── DATA FOR THIS TASK
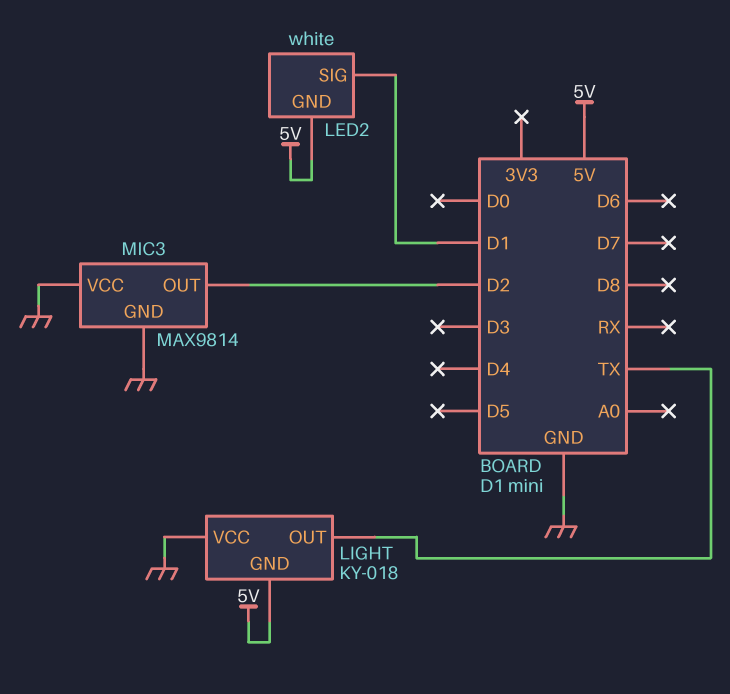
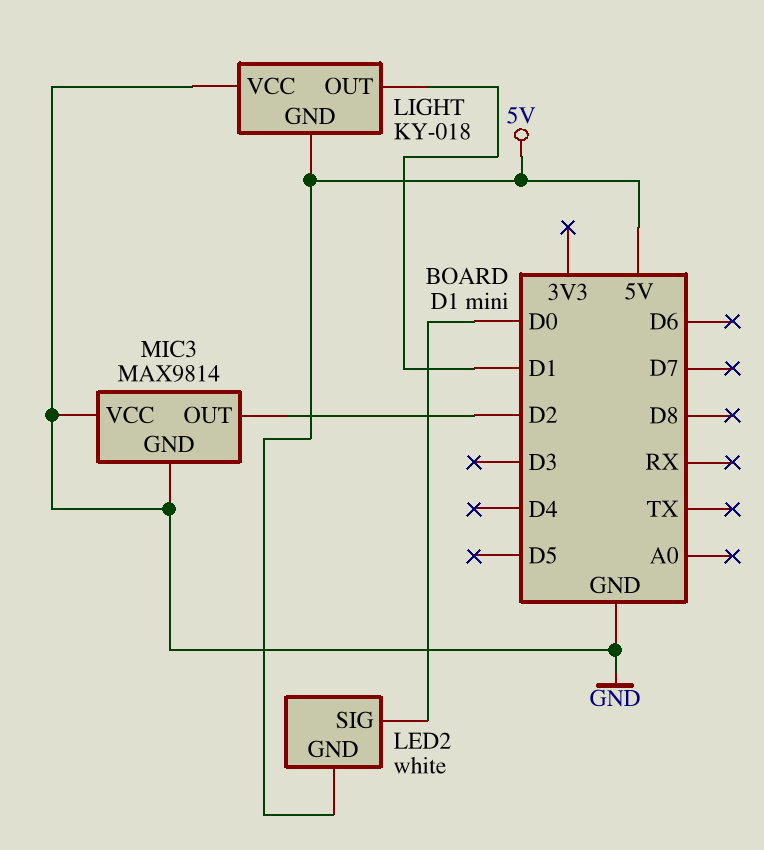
LED2 pin SIG: D1 -> D0
LIGHT pin OUT: TX -> D1

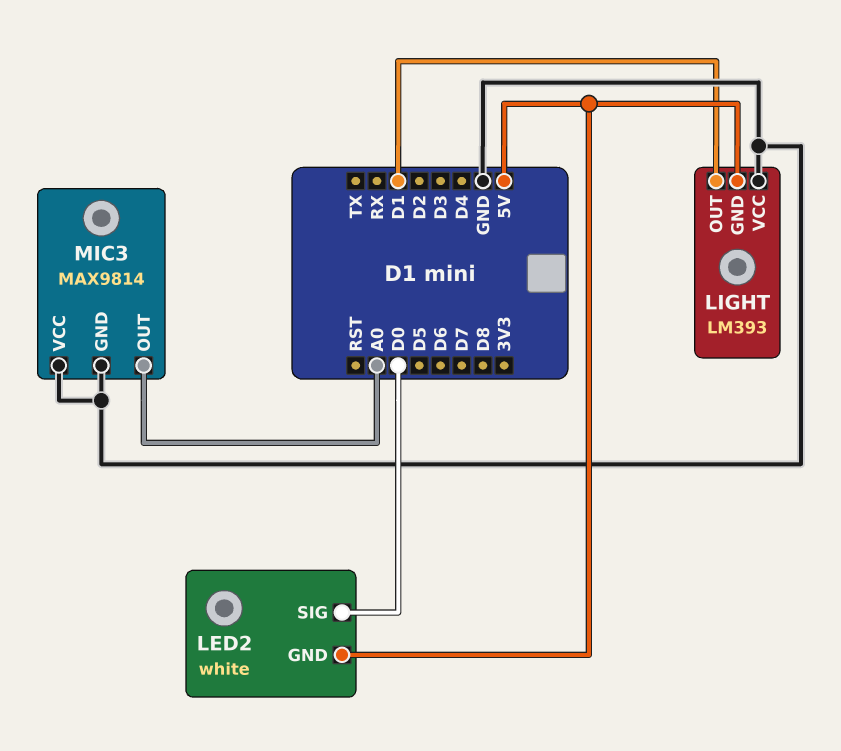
LIGHT: KY-018 -> LM393
MIC3 pin OUT: D2 -> A0

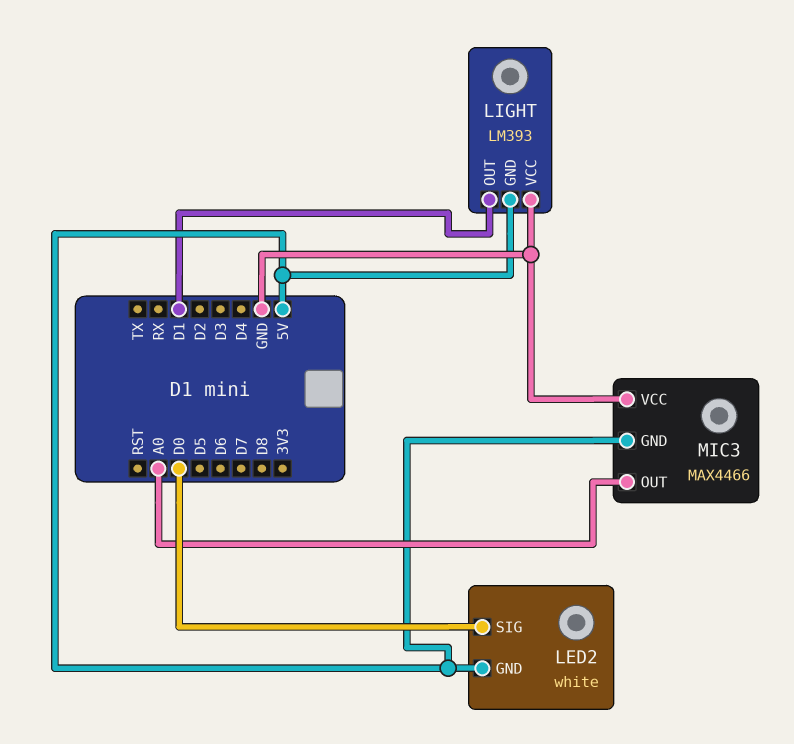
MIC3: MAX9814 -> MAX4466
MIC3 pin GND: GND -> 5V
────
§ WHAT THE TASK REQUIRES: Without the pictures, write out every entry precisely as it appears.

§ YOUR SOLUTION:
LED2 pin SIG: D1 -> D0
LIGHT pin OUT: TX -> D1

LIGHT: KY-018 -> LM393
MIC3 pin OUT: D2 -> A0

MIC3: MAX9814 -> MAX4466
MIC3 pin GND: GND -> 5V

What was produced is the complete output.